■ Problem:
In your copy, reproduce each entry exactly and leave out the pictures.

============================================================

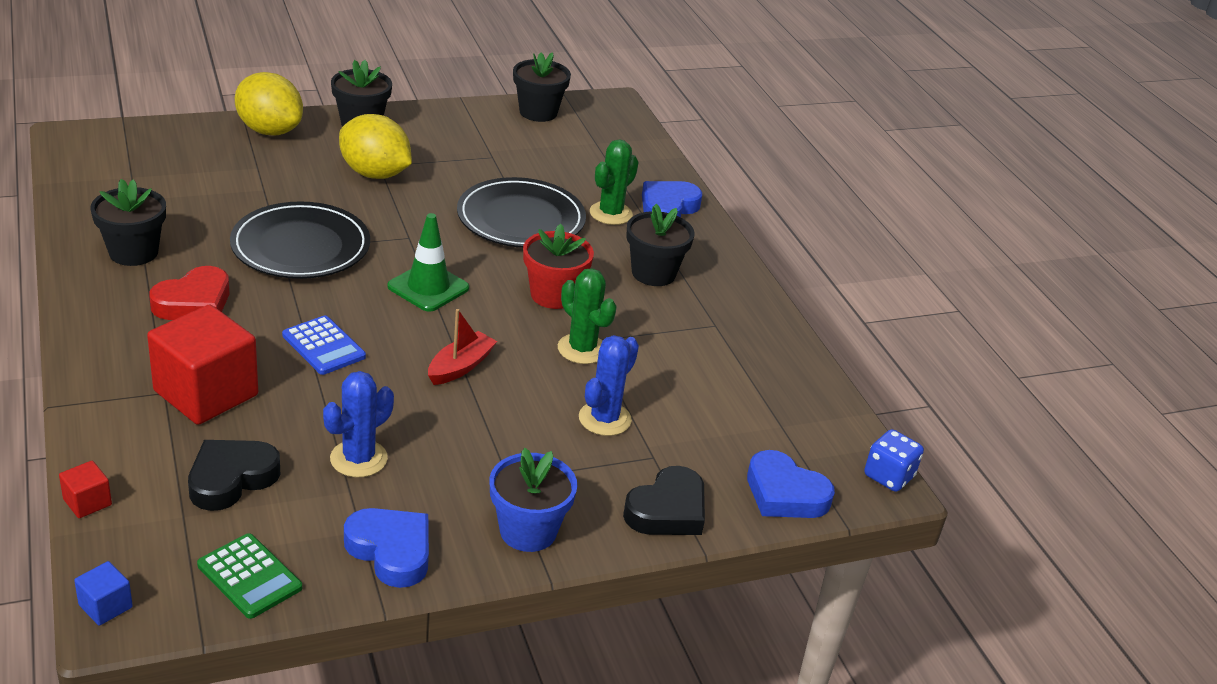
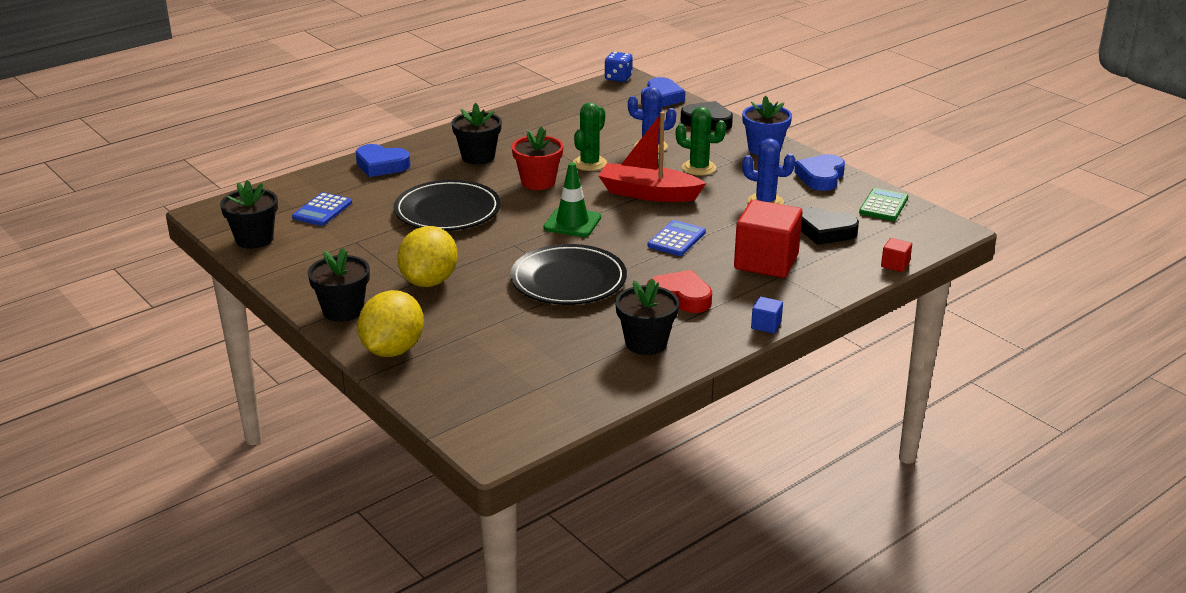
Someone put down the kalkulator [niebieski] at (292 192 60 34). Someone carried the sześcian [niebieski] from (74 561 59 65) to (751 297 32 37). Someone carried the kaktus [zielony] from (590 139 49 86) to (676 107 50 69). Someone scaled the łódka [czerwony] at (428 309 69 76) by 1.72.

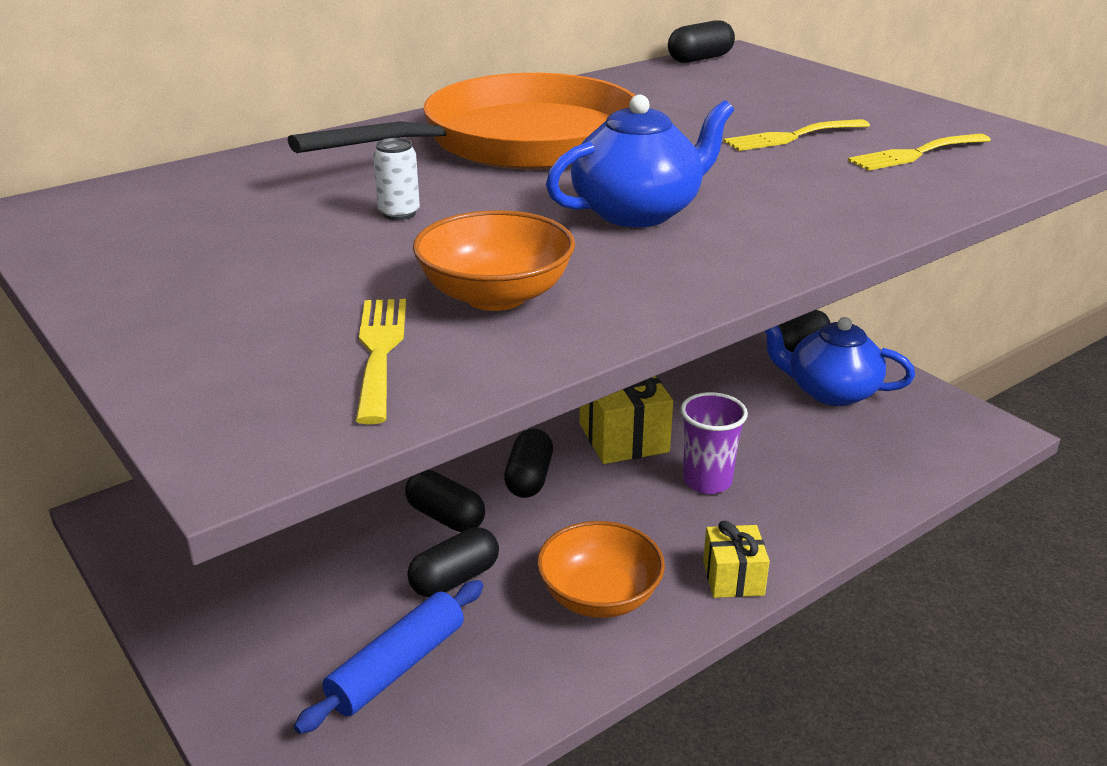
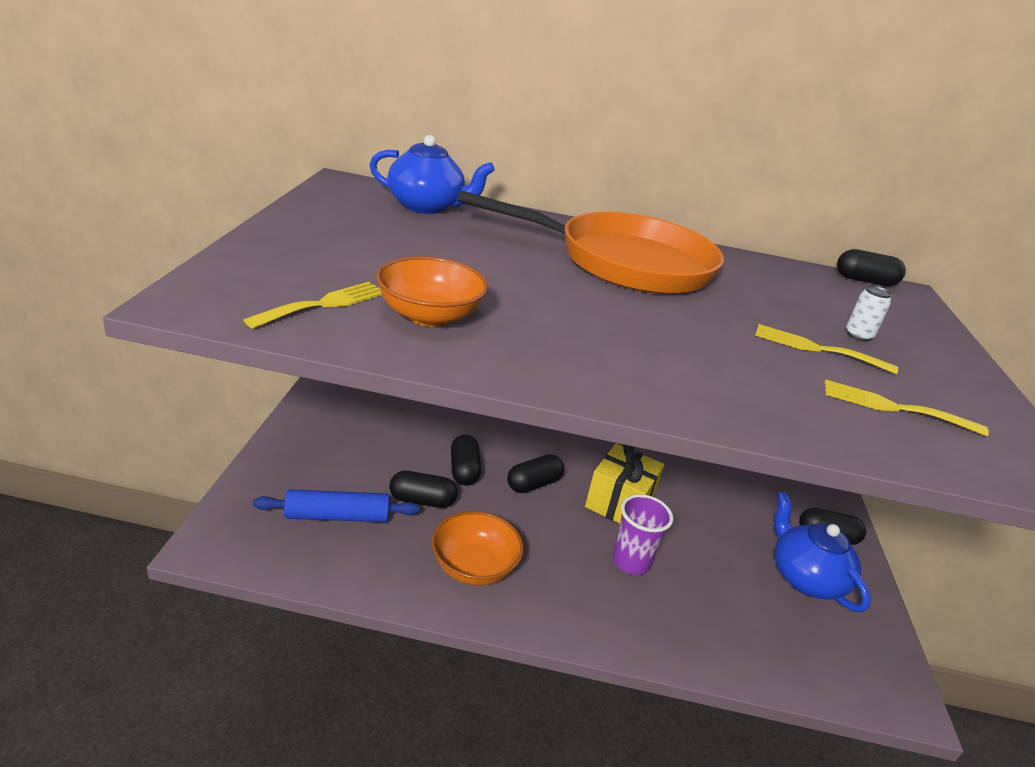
Someone took away the prezent [żółty] at (703 521 67 77). Someone carried the puszka [biały] from (373 138 47 82) to (846 285 46 57). Someone carried the imbryk [niebieski] from (546 95 188 132) to (369 135 126 79).

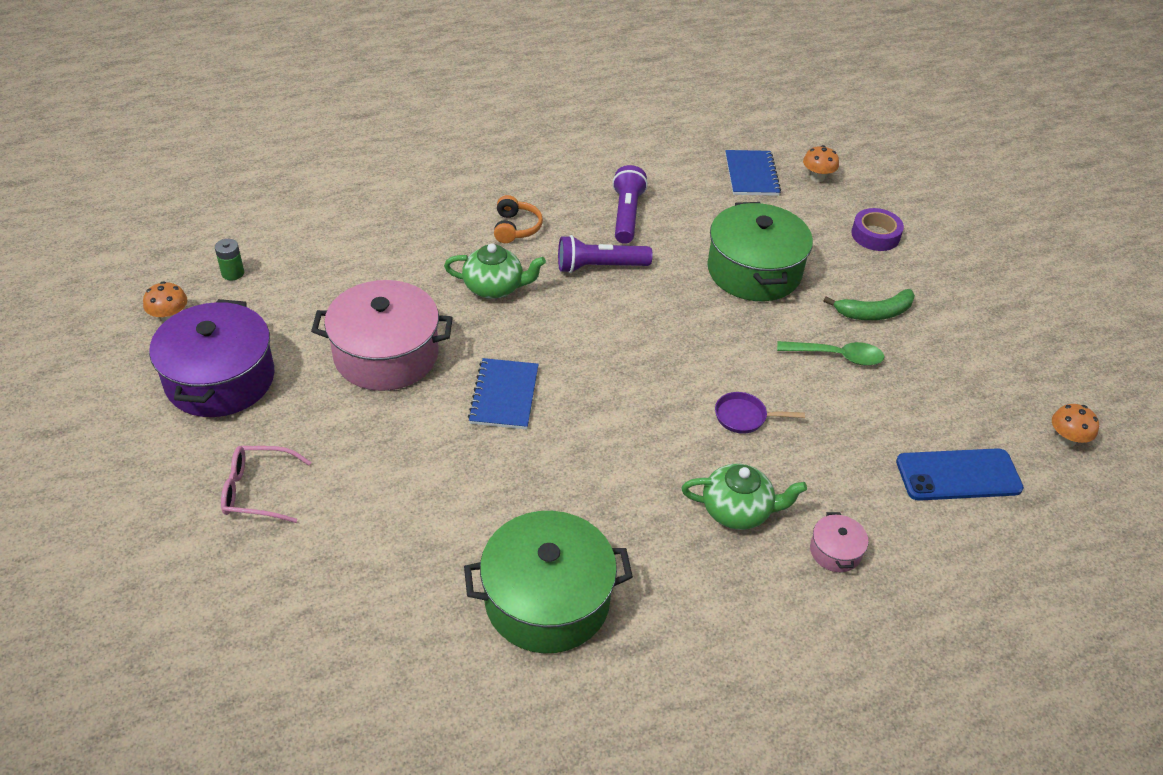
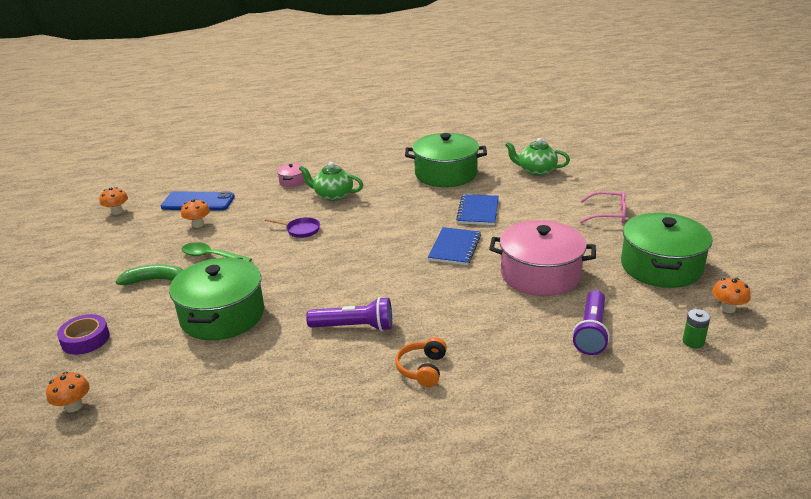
Someone put down the grzyb [pomarańczowy] at (181 199 29 29). Someone carried the imbryk [zielony] from (444 243 102 56) to (505 138 65 38). Someone carried the latarka [fioletowy] from (612 165 36 79) to (572 290 38 65). Someone carried the zeszyt [niebieski] from (725 150 56 46) to (456 194 43 31). Someone repainted the garnek [fioletowy] at (149 299 125 118), which became the garnek [zielony] at (621 213 91 75).

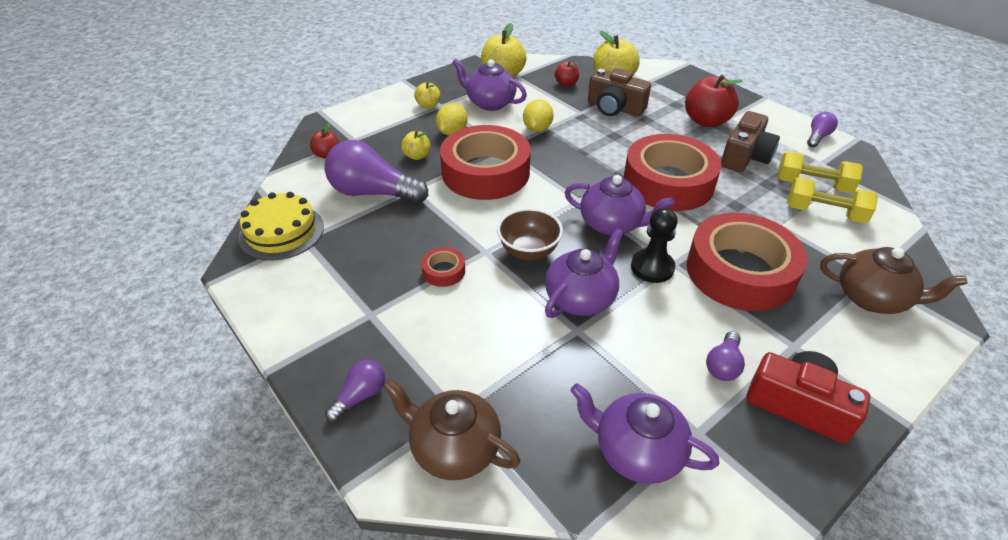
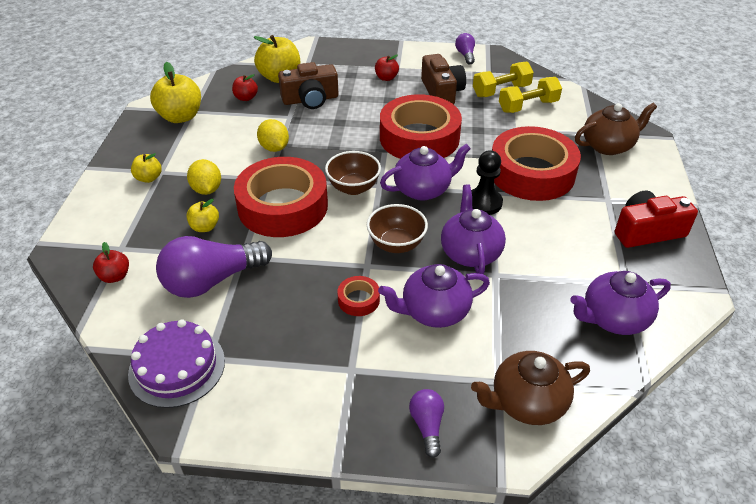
Someone took away the żarówka [fioletowy] at (706 331 39 50). Someone put down the miska [brązowy] at (325 151 56 44). Someone carried the imbryk [fioletowy] from (452 59 75 52) to (378 264 112 64). Someone repainted the tort [żółty] at (238 192 86 69), which became the tort [fioletowy] at (128 319 97 89). Someone scaled the jabłko [czerwony] at (685 75 57 52) by 0.54.

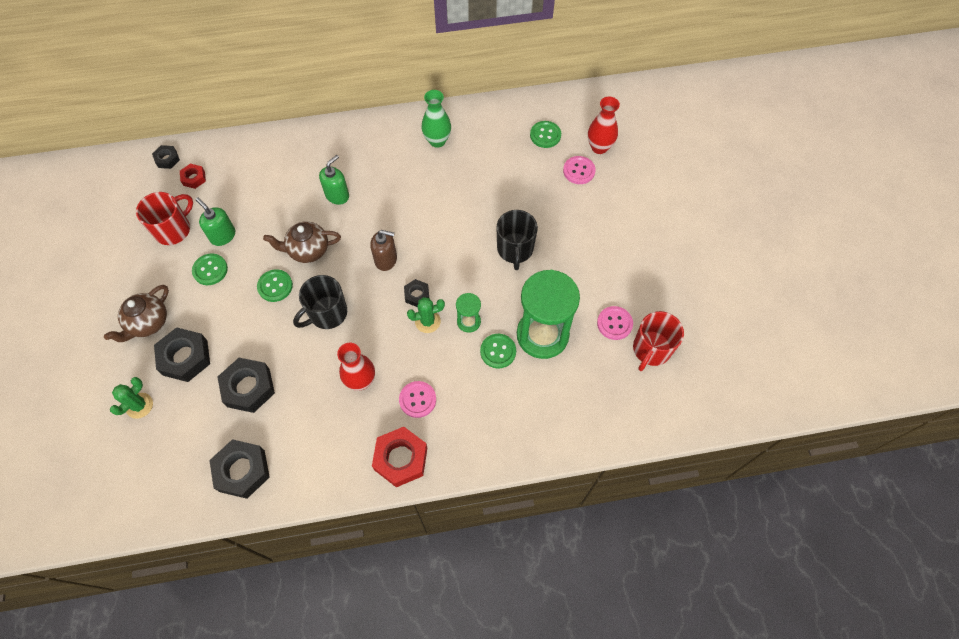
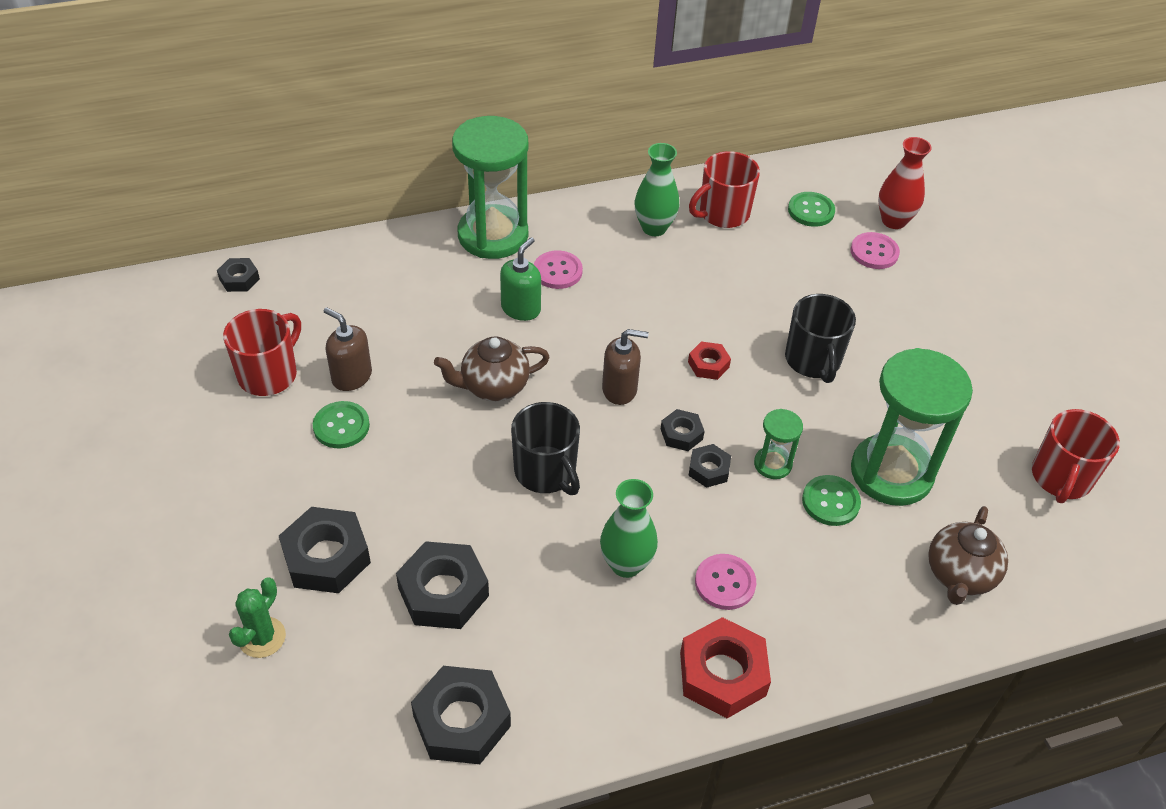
Someone took away the guzik [zielony] at (257 269 36 33). Someone put down the klepsydra [zielony] at (452 116 76 143). Someone put down the kubek [czerwony] at (689 151 71 77). Someone carried the imbryk [brązowy] from (104 285 65 57) to (928 506 80 99). Someone carried the nakrętka [czerwony] from (180 164 26 25) to (688 342 43 38). Someone carried the guzik [różowy] from (597 306 36 34) to (534 250 49 39). Someone swapped the kaktus [zielony] at (407 297 38 36) for the nakrętka [czarny] at (688 444 43 44). Someone repainted the dozownik mydła [zielony] at (195 197 40 49), which became the dozownik mydła [brązowy] at (324 307 48 84). Someone repainted the wazon [czerwony] at (337 343 38 48), which became the wazon [zielony] at (600 479 58 99). Someone rotated the kubek [czarny] at (293 275 54 54) by 75 degrees counterclockwise.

============================================================

■ Result below:
Someone put down the kalkulator [niebieski] at (292 192 60 34). Someone carried the sześcian [niebieski] from (74 561 59 65) to (751 297 32 37). Someone carried the kaktus [zielony] from (590 139 49 86) to (676 107 50 69). Someone scaled the łódka [czerwony] at (428 309 69 76) by 1.72.

Someone took away the prezent [żółty] at (703 521 67 77). Someone carried the puszka [biały] from (373 138 47 82) to (846 285 46 57). Someone carried the imbryk [niebieski] from (546 95 188 132) to (369 135 126 79).

Someone put down the grzyb [pomarańczowy] at (181 199 29 29). Someone carried the imbryk [zielony] from (444 243 102 56) to (505 138 65 38). Someone carried the latarka [fioletowy] from (612 165 36 79) to (572 290 38 65). Someone carried the zeszyt [niebieski] from (725 150 56 46) to (456 194 43 31). Someone repainted the garnek [fioletowy] at (149 299 125 118), which became the garnek [zielony] at (621 213 91 75).

Someone took away the żarówka [fioletowy] at (706 331 39 50). Someone put down the miska [brązowy] at (325 151 56 44). Someone carried the imbryk [fioletowy] from (452 59 75 52) to (378 264 112 64). Someone repainted the tort [żółty] at (238 192 86 69), which became the tort [fioletowy] at (128 319 97 89). Someone scaled the jabłko [czerwony] at (685 75 57 52) by 0.54.

Someone took away the guzik [zielony] at (257 269 36 33). Someone put down the klepsydra [zielony] at (452 116 76 143). Someone put down the kubek [czerwony] at (689 151 71 77). Someone carried the imbryk [brązowy] from (104 285 65 57) to (928 506 80 99). Someone carried the nakrętka [czerwony] from (180 164 26 25) to (688 342 43 38). Someone carried the guzik [różowy] from (597 306 36 34) to (534 250 49 39). Someone swapped the kaktus [zielony] at (407 297 38 36) for the nakrętka [czarny] at (688 444 43 44). Someone repainted the dozownik mydła [zielony] at (195 197 40 49), which became the dozownik mydła [brązowy] at (324 307 48 84). Someone repainted the wazon [czerwony] at (337 343 38 48), which became the wazon [zielony] at (600 479 58 99). Someone rotated the kubek [czarny] at (293 275 54 54) by 75 degrees counterclockwise.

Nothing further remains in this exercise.